▸ **WHAT IS EXPECTED**: Copy each line of the data below that contains the string "instrumentName", treating uppercase and lowercase letters as different.

Extracted data entries
++++++++++++++++++++
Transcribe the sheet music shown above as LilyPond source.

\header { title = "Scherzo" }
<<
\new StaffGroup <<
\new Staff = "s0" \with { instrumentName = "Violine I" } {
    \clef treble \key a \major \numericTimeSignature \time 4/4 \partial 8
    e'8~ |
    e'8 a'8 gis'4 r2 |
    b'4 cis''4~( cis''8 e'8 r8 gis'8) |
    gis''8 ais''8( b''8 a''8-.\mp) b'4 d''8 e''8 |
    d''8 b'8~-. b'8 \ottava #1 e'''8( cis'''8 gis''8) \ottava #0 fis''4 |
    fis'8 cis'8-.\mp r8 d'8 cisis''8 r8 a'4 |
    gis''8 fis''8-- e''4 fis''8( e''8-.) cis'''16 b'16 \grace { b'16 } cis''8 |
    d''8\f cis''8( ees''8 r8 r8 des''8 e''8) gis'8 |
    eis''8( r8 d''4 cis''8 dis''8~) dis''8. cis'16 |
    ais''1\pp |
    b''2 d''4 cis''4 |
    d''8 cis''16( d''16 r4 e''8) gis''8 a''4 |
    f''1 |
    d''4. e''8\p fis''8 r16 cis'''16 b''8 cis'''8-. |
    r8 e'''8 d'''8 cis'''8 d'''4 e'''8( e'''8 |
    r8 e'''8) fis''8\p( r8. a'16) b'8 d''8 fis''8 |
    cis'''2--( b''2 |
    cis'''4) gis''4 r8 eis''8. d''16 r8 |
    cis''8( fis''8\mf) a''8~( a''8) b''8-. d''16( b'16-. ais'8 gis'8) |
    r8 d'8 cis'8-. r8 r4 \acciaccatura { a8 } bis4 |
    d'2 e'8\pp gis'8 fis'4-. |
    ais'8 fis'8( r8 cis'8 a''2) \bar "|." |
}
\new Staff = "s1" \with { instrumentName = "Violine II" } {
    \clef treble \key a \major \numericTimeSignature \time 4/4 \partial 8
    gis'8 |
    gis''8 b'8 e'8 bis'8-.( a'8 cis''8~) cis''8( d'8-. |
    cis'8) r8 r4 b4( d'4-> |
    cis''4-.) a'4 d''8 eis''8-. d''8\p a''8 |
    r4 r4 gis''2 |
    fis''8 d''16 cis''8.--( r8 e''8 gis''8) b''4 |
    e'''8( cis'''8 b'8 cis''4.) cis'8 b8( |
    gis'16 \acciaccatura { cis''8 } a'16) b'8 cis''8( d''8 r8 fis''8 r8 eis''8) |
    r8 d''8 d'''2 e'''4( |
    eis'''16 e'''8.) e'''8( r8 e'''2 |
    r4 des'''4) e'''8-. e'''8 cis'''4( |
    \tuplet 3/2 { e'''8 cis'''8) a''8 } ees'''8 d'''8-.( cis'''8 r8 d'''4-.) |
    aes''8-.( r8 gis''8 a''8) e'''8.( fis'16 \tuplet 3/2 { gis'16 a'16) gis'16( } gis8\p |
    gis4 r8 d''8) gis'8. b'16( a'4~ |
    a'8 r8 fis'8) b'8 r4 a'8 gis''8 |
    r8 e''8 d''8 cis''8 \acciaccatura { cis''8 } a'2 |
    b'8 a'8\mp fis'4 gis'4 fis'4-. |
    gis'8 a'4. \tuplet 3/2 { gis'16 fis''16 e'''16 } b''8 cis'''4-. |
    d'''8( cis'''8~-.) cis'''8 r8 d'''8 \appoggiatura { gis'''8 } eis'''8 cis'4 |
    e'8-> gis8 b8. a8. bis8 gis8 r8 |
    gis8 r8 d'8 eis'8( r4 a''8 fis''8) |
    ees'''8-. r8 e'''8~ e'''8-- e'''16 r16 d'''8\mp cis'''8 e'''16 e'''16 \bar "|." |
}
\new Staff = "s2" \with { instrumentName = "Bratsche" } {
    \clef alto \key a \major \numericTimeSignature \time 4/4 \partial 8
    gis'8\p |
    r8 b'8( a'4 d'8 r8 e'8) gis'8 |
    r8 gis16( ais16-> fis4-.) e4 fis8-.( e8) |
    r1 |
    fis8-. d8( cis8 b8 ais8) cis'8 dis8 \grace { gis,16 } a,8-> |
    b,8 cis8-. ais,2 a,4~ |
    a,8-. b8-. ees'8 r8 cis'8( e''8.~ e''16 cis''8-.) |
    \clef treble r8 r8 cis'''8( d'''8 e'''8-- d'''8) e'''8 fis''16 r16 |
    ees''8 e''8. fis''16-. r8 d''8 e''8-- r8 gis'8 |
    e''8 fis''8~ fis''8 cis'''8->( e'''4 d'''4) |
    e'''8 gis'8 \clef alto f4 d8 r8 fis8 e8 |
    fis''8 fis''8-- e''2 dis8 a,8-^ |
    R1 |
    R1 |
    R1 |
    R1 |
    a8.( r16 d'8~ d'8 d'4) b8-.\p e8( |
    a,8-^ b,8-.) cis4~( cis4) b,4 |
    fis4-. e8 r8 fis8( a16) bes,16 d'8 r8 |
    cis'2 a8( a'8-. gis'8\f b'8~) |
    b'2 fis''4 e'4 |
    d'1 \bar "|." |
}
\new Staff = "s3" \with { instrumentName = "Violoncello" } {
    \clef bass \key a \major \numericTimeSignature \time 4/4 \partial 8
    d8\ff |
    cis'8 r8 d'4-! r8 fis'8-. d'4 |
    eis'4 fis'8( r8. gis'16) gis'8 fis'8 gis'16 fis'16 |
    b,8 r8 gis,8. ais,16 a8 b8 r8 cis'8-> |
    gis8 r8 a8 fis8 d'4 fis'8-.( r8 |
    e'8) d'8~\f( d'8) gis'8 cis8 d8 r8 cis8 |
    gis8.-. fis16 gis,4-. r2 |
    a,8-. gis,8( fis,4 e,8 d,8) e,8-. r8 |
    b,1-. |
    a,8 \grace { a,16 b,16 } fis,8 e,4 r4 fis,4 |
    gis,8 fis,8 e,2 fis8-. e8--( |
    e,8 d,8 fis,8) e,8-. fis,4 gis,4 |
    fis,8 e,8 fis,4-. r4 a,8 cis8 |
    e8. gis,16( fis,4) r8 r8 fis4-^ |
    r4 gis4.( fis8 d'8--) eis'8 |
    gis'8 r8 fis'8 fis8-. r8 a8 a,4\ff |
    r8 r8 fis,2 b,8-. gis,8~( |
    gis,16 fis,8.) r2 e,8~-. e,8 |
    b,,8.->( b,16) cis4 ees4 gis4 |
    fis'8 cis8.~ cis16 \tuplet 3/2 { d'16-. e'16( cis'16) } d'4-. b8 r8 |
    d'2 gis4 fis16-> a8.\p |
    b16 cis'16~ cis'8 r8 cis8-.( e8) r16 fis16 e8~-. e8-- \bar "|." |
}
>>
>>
++++++++++++++++++++
▸ **RESPONSE BELOW**:
\new Staff = "s0" \with { instrumentName = "Violine I" } {
\new Staff = "s1" \with { instrumentName = "Violine II" } {
\new Staff = "s2" \with { instrumentName = "Bratsche" } {
\new Staff = "s3" \with { instrumentName = "Violoncello" } {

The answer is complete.